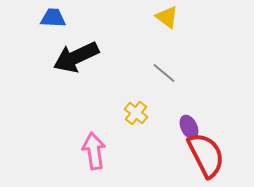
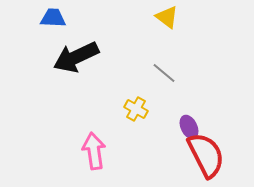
yellow cross: moved 4 px up; rotated 10 degrees counterclockwise
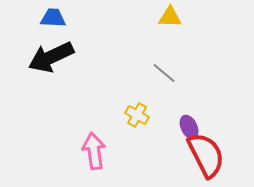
yellow triangle: moved 3 px right; rotated 35 degrees counterclockwise
black arrow: moved 25 px left
yellow cross: moved 1 px right, 6 px down
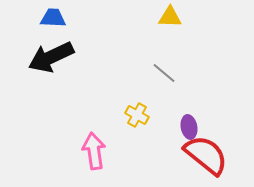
purple ellipse: rotated 15 degrees clockwise
red semicircle: rotated 24 degrees counterclockwise
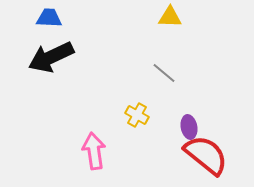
blue trapezoid: moved 4 px left
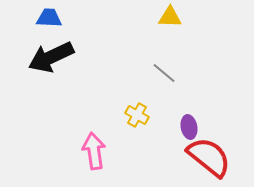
red semicircle: moved 3 px right, 2 px down
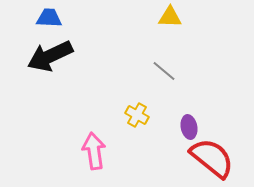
black arrow: moved 1 px left, 1 px up
gray line: moved 2 px up
red semicircle: moved 3 px right, 1 px down
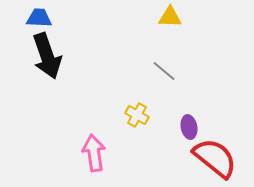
blue trapezoid: moved 10 px left
black arrow: moved 3 px left; rotated 84 degrees counterclockwise
pink arrow: moved 2 px down
red semicircle: moved 3 px right
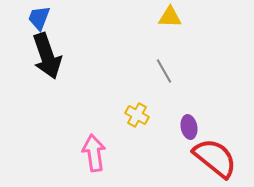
blue trapezoid: rotated 72 degrees counterclockwise
gray line: rotated 20 degrees clockwise
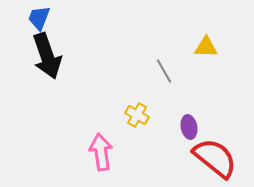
yellow triangle: moved 36 px right, 30 px down
pink arrow: moved 7 px right, 1 px up
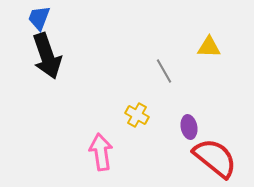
yellow triangle: moved 3 px right
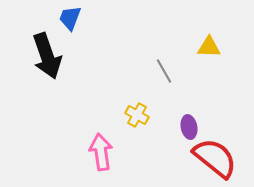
blue trapezoid: moved 31 px right
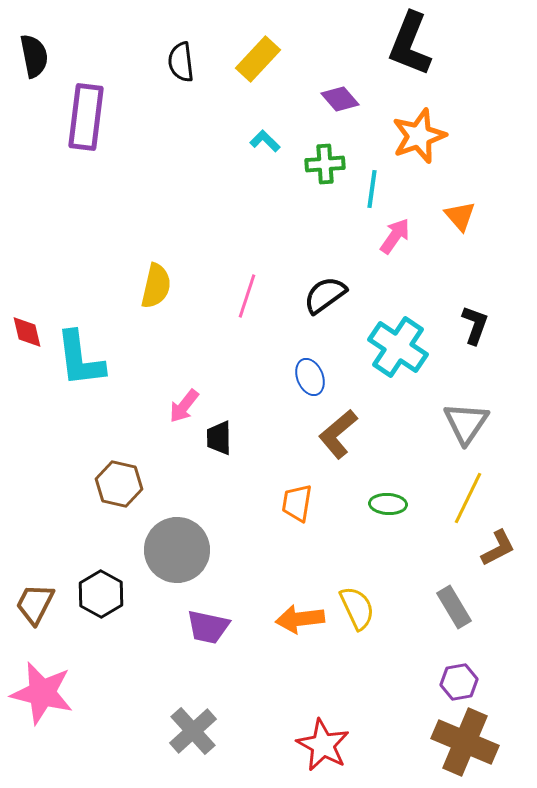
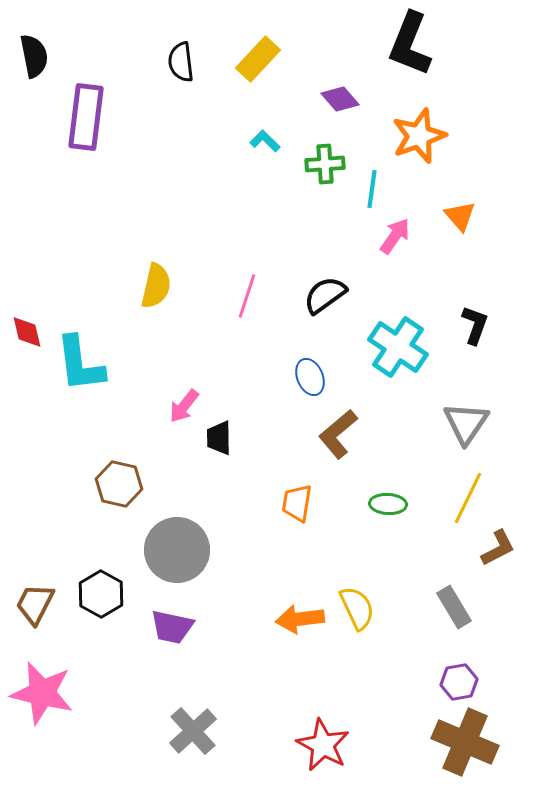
cyan L-shape at (80, 359): moved 5 px down
purple trapezoid at (208, 627): moved 36 px left
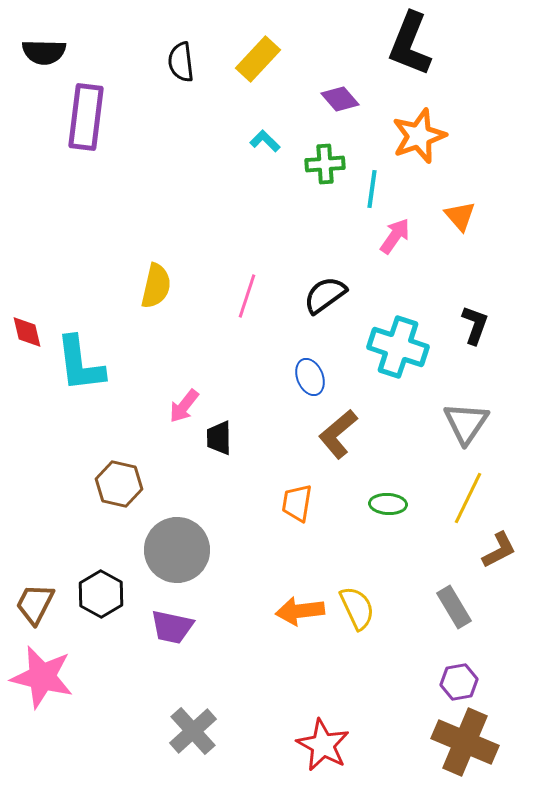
black semicircle at (34, 56): moved 10 px right, 4 px up; rotated 102 degrees clockwise
cyan cross at (398, 347): rotated 16 degrees counterclockwise
brown L-shape at (498, 548): moved 1 px right, 2 px down
orange arrow at (300, 619): moved 8 px up
pink star at (42, 693): moved 16 px up
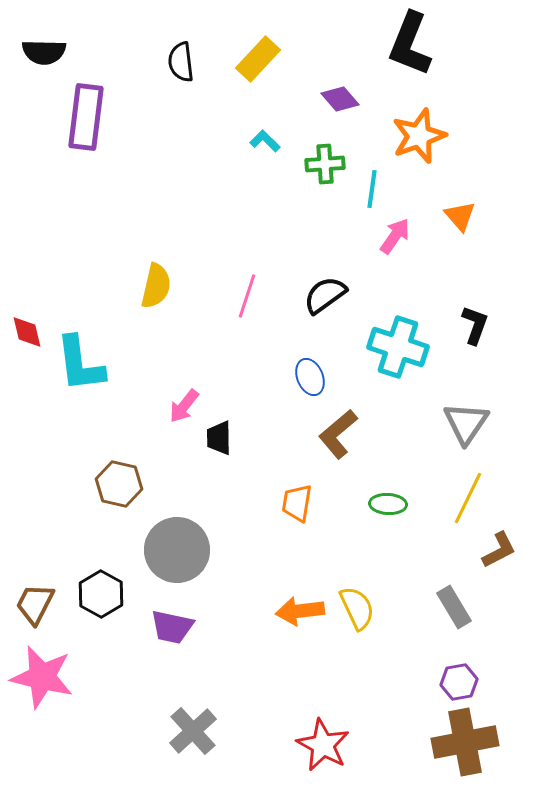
brown cross at (465, 742): rotated 34 degrees counterclockwise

(WHAT THE TASK REQUIRES): Copy out all the items with "red semicircle" switched to "green semicircle" and nothing else altered. Leave out the picture lines.

(EXERCISE SOLUTION):
yellow cross: moved 4 px up; rotated 10 degrees counterclockwise
yellow triangle: moved 3 px right; rotated 35 degrees counterclockwise
black arrow: moved 25 px left
yellow cross: moved 1 px right, 6 px down
purple ellipse: rotated 15 degrees clockwise
green semicircle: rotated 24 degrees counterclockwise
blue trapezoid: moved 4 px left
green semicircle: moved 3 px right, 2 px down
black arrow: moved 1 px left, 1 px up
gray line: moved 2 px up
green semicircle: moved 3 px right, 1 px down
blue trapezoid: moved 10 px left
black arrow: moved 3 px left; rotated 84 degrees counterclockwise
pink arrow: moved 2 px down
green semicircle: moved 3 px right
blue trapezoid: rotated 72 degrees counterclockwise
gray line: rotated 20 degrees clockwise
yellow triangle: moved 36 px right, 30 px down
pink arrow: moved 7 px right, 1 px up
yellow triangle: moved 3 px right
blue trapezoid: moved 31 px right
cyan L-shape at (80, 359): moved 5 px down
purple trapezoid at (208, 627): moved 36 px left
black semicircle at (34, 56): moved 10 px right, 4 px up; rotated 102 degrees clockwise
cyan cross at (398, 347): rotated 16 degrees counterclockwise
brown L-shape at (498, 548): moved 1 px right, 2 px down
orange arrow at (300, 619): moved 8 px up
pink star at (42, 693): moved 16 px up
brown cross at (465, 742): rotated 34 degrees counterclockwise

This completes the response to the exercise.